Could you return each line from the one bearing "bottle (orange-coloured) (no. 1 from left)" through the last line of the entries, exactly as it stands, with no pictures?

Source data section start

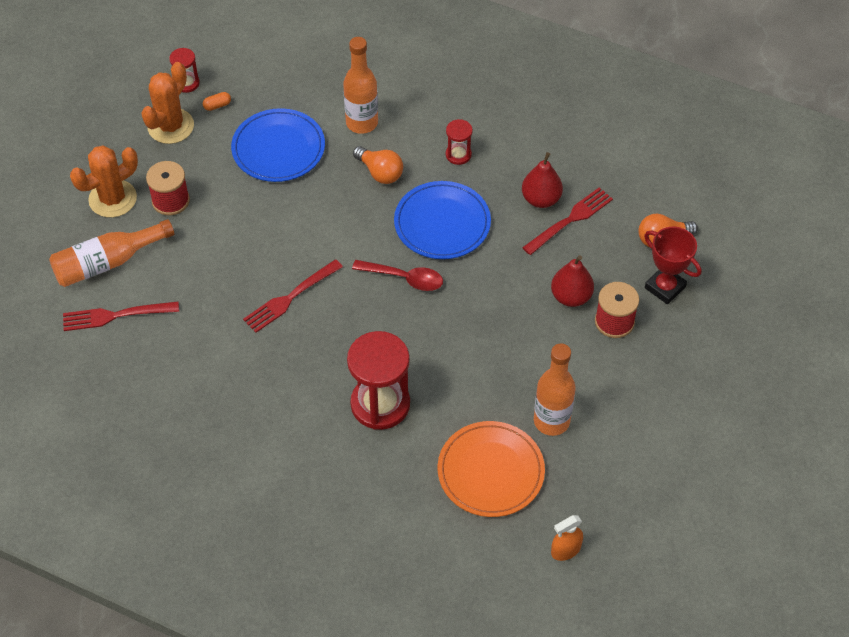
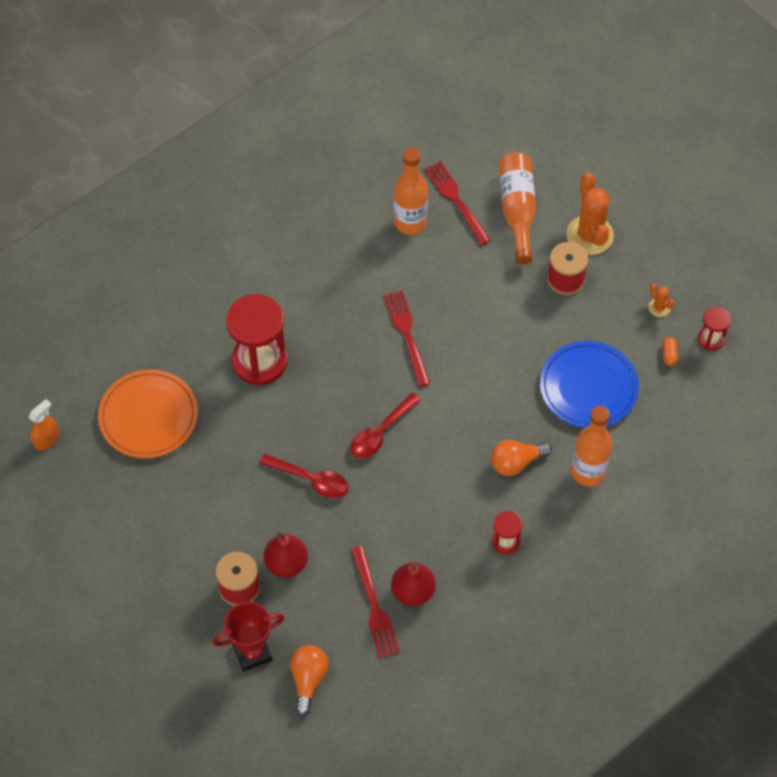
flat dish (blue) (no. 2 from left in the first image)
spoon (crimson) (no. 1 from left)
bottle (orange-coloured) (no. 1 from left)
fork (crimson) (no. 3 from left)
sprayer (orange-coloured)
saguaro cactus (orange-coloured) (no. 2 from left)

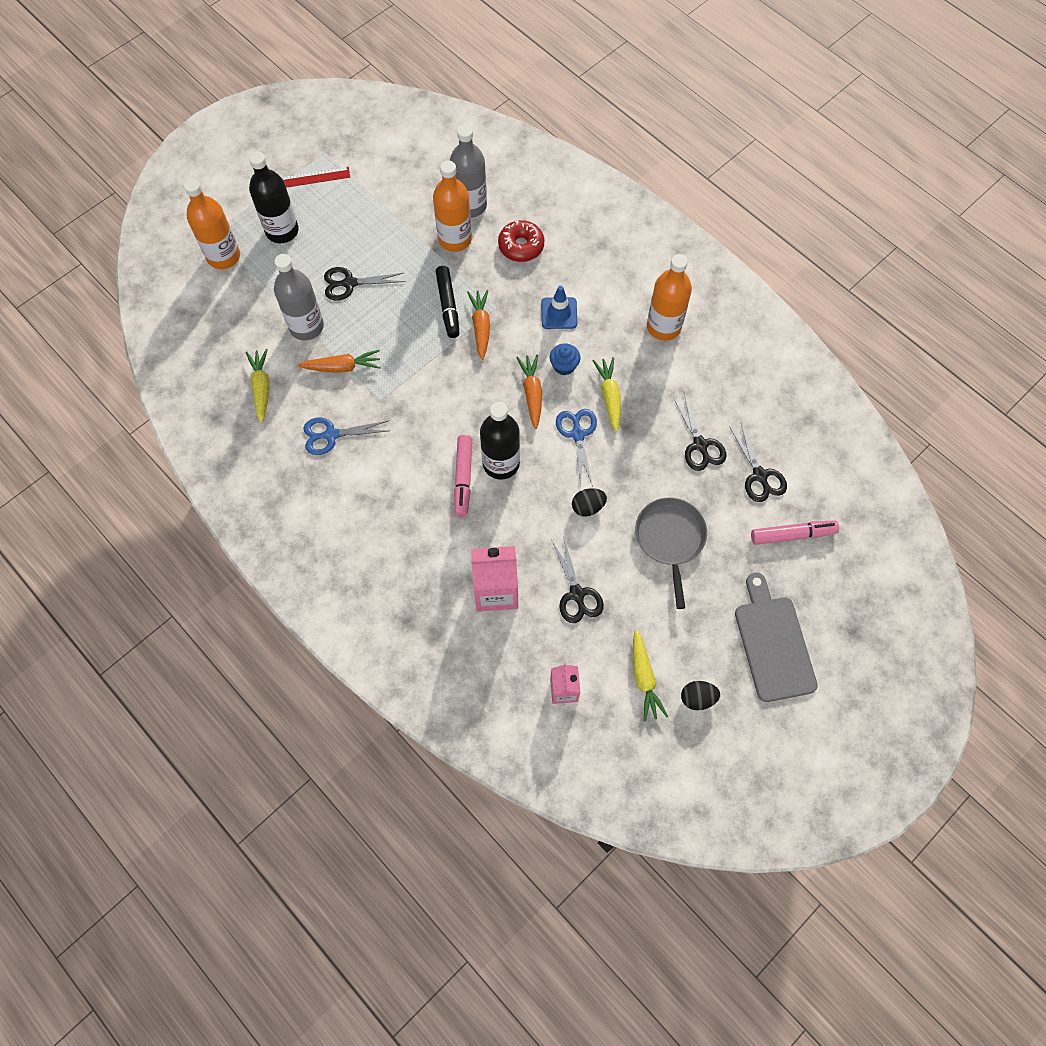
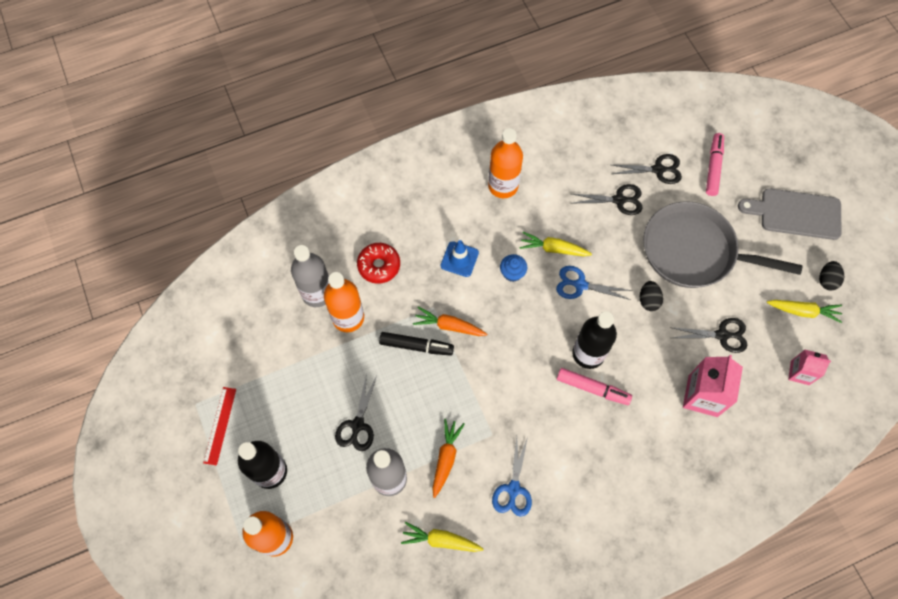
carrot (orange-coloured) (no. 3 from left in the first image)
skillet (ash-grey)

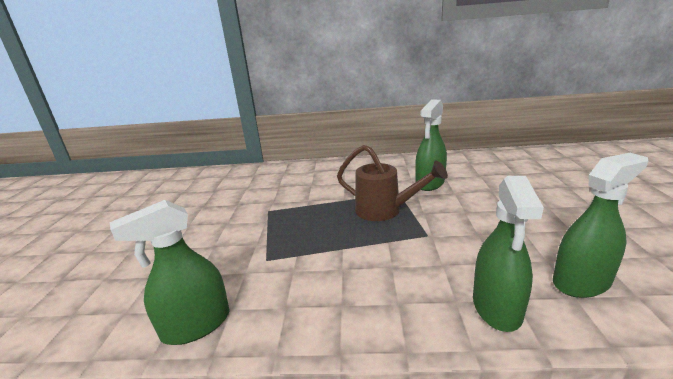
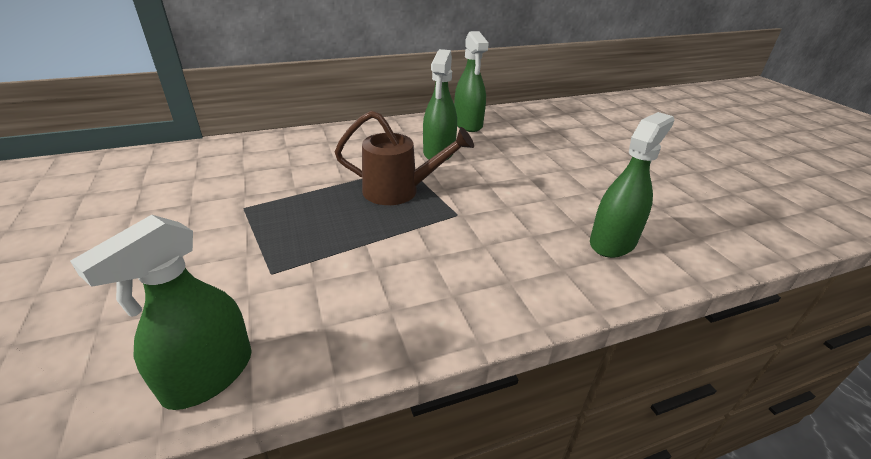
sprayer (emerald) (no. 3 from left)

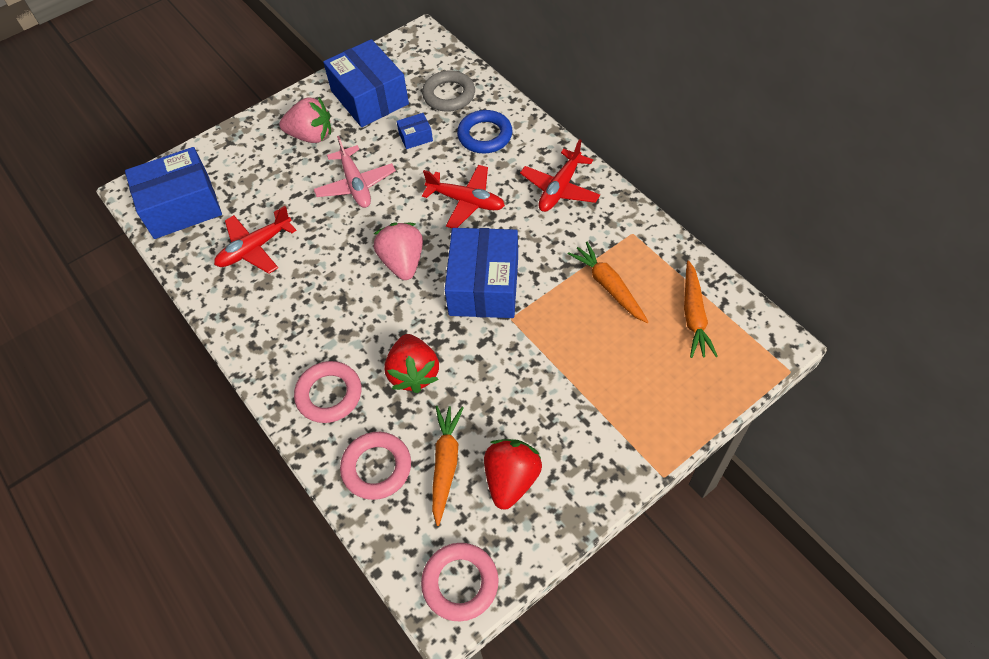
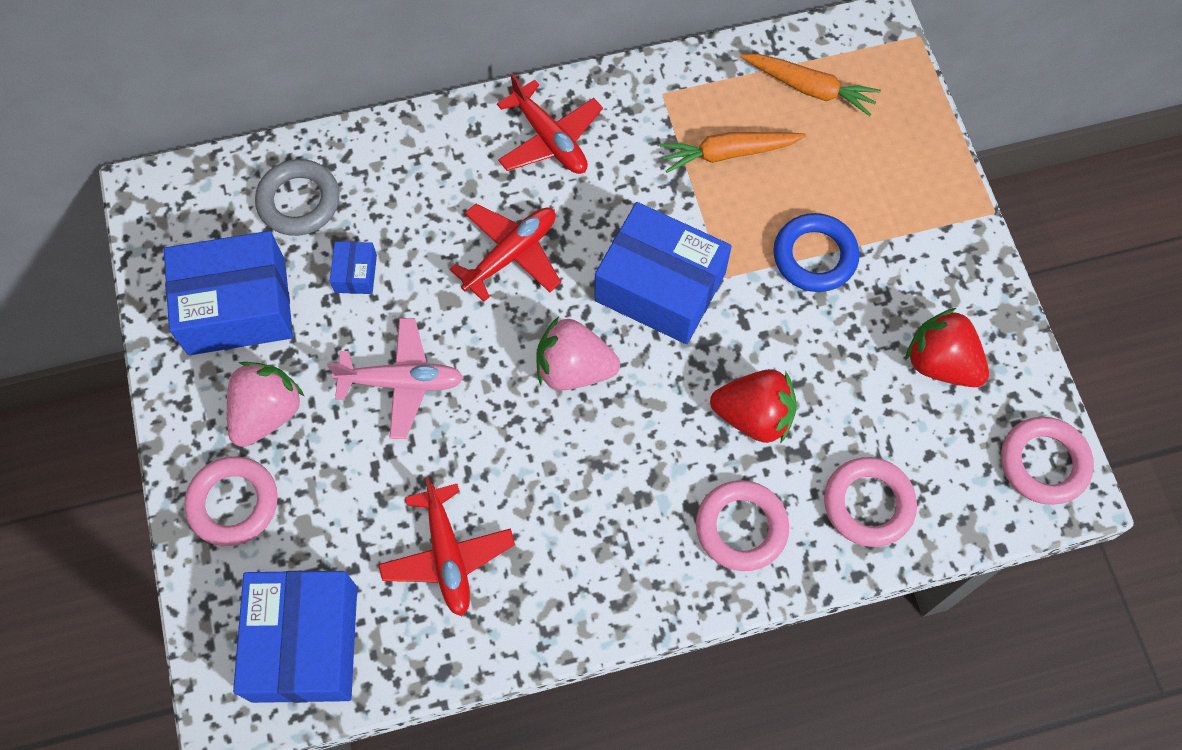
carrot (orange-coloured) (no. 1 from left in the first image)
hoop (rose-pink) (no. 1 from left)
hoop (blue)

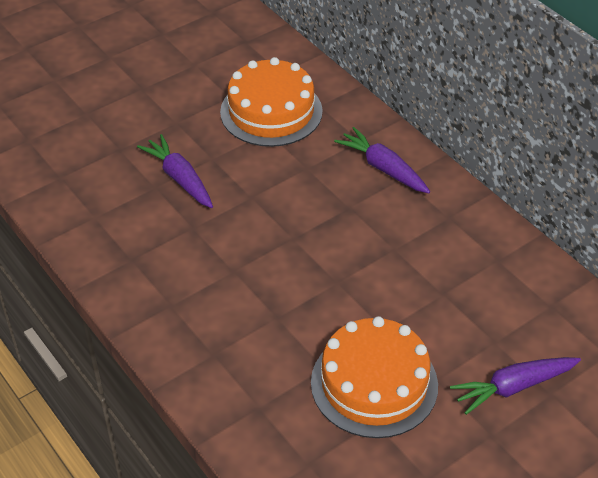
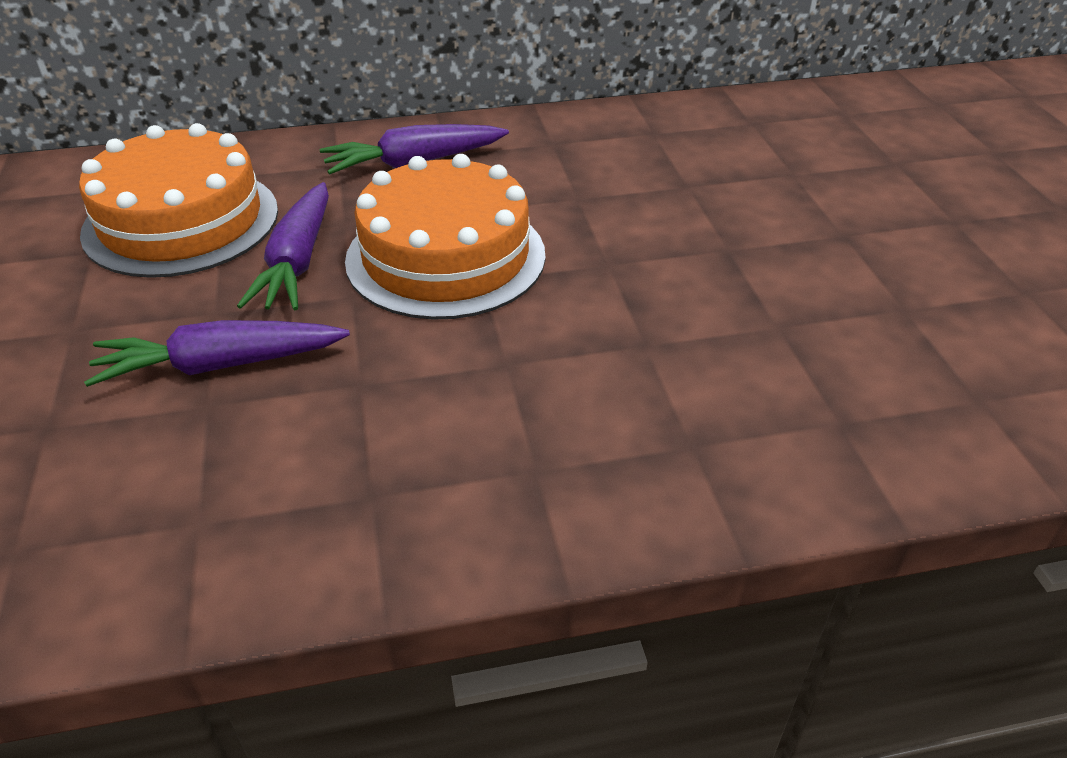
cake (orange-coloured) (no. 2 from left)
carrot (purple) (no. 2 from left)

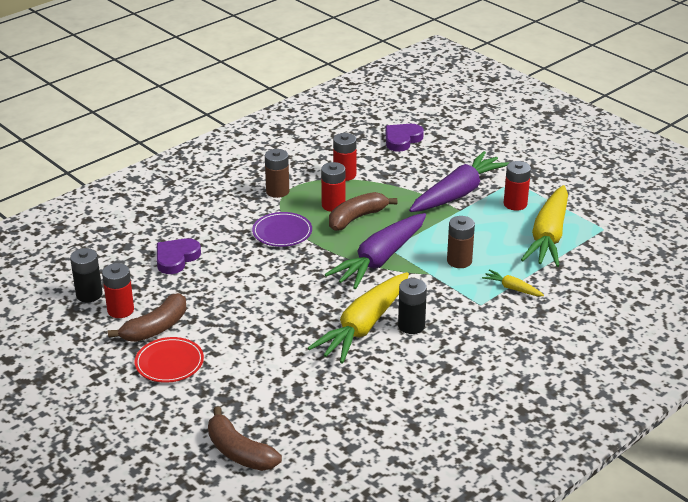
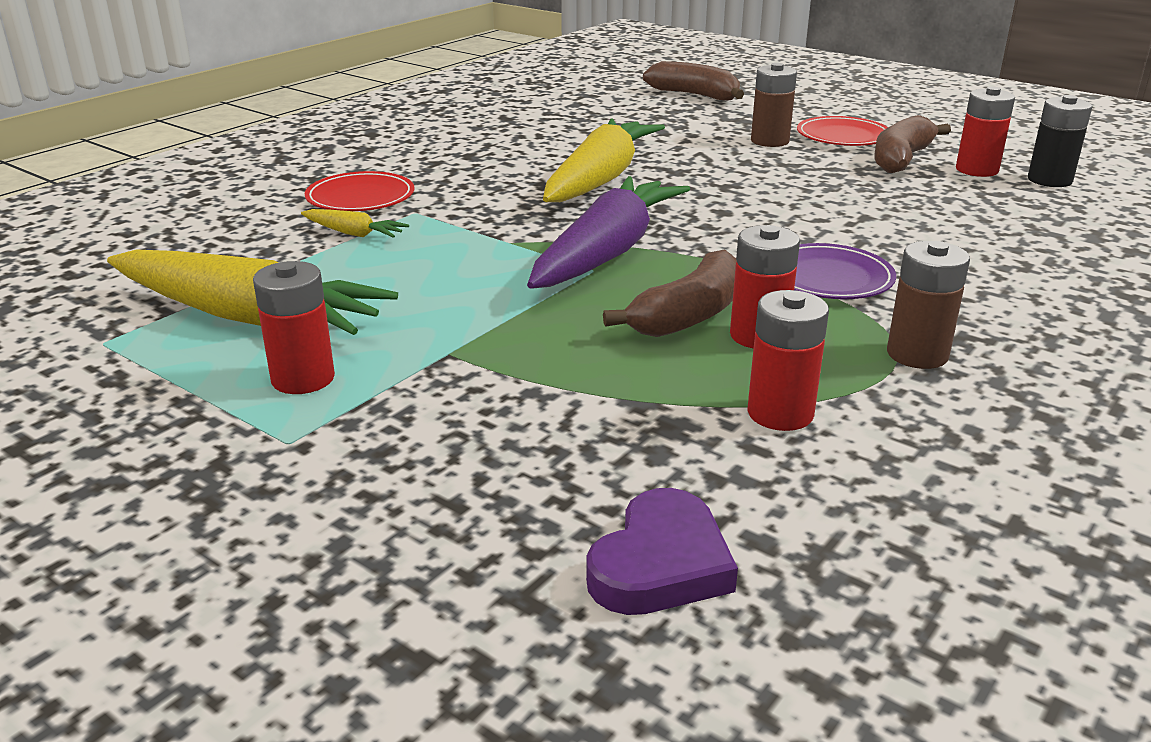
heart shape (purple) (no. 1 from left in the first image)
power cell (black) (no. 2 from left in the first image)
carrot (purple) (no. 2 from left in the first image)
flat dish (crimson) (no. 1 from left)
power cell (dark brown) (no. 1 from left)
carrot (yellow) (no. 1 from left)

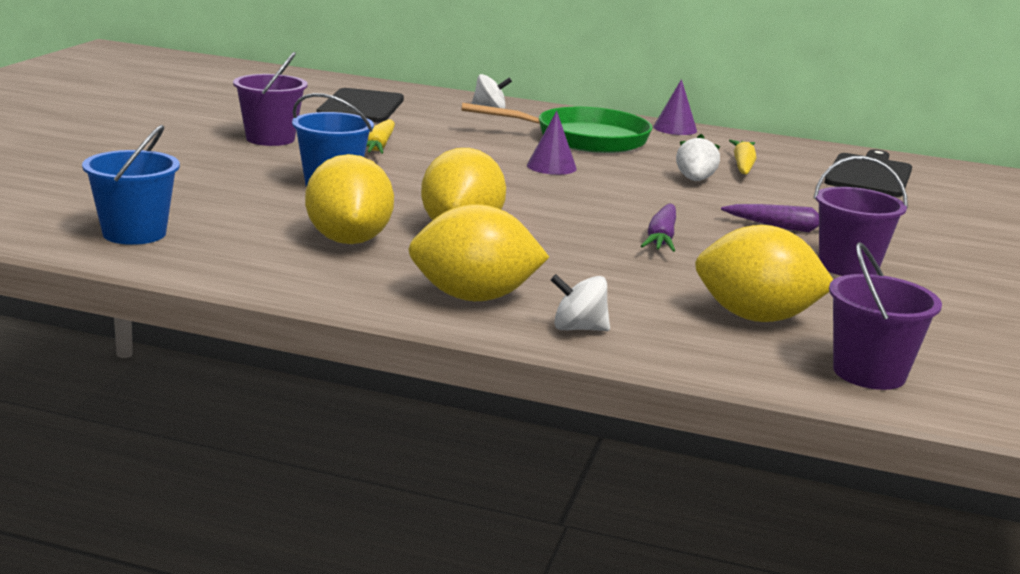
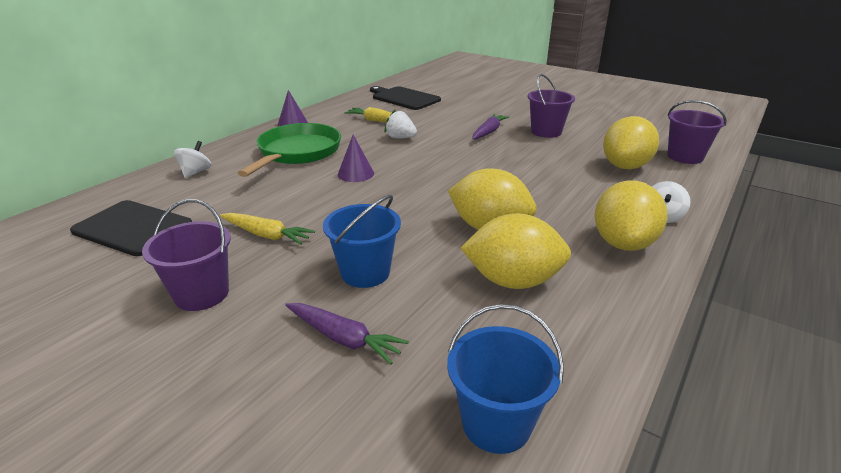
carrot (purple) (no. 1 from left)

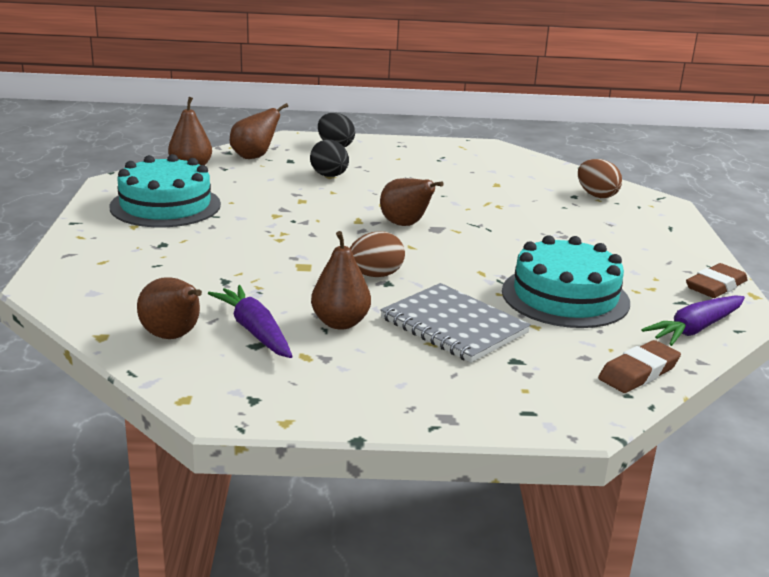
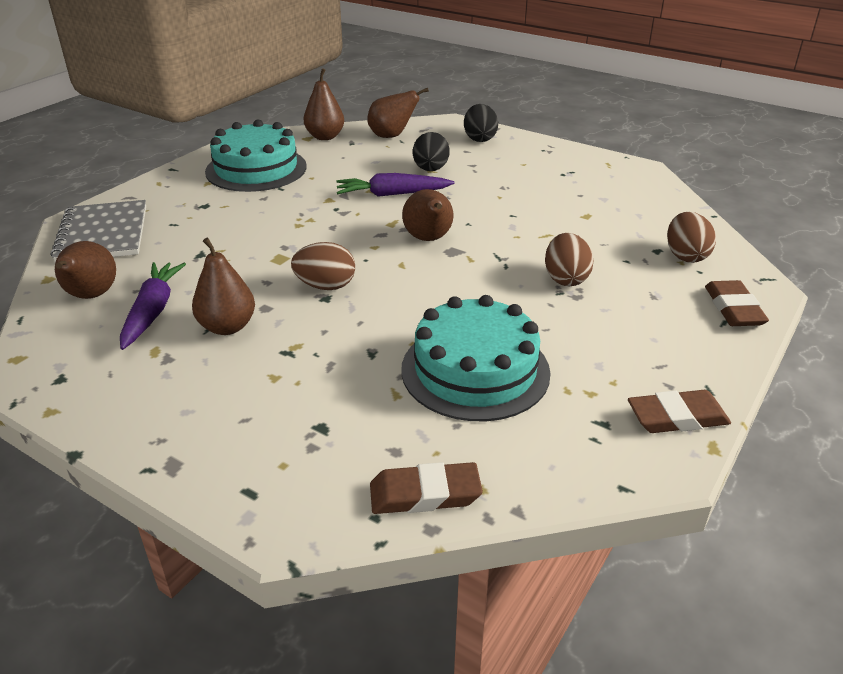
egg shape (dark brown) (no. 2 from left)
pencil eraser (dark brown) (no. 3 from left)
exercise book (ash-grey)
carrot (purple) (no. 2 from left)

Source data section end

**Exercise output**
bottle (orange-coloured) (no. 1 from left)
fork (crimson) (no. 3 from left)
sprayer (orange-coloured)
saguaro cactus (orange-coloured) (no. 2 from left)

carrot (orange-coloured) (no. 3 from left in the first image)
skillet (ash-grey)

sprayer (emerald) (no. 3 from left)

carrot (orange-coloured) (no. 1 from left in the first image)
hoop (rose-pink) (no. 1 from left)
hoop (blue)

cake (orange-coloured) (no. 2 from left)
carrot (purple) (no. 2 from left)

heart shape (purple) (no. 1 from left in the first image)
power cell (black) (no. 2 from left in the first image)
carrot (purple) (no. 2 from left in the first image)
flat dish (crimson) (no. 1 from left)
power cell (dark brown) (no. 1 from left)
carrot (yellow) (no. 1 from left)

carrot (purple) (no. 1 from left)

egg shape (dark brown) (no. 2 from left)
pencil eraser (dark brown) (no. 3 from left)
exercise book (ash-grey)
carrot (purple) (no. 2 from left)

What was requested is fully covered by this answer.